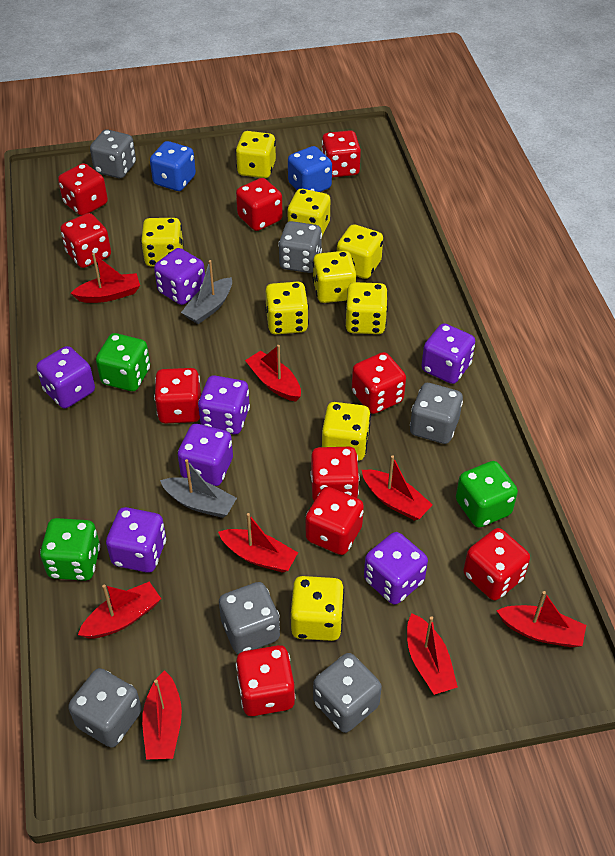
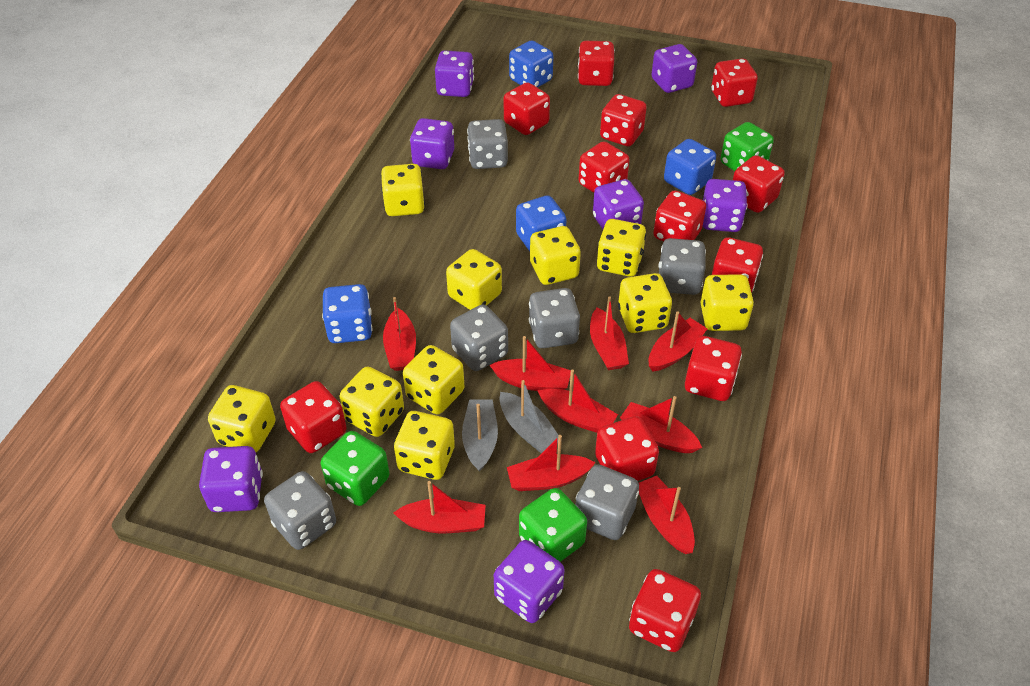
blue dice: 2 -> 4
red boat: 8 -> 9
red dice: 10 -> 12
yellow dice: 9 -> 10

···

The problem — Using the material above, gather every line that includes "dice".

Result —
blue dice: 2 -> 4
red dice: 10 -> 12
yellow dice: 9 -> 10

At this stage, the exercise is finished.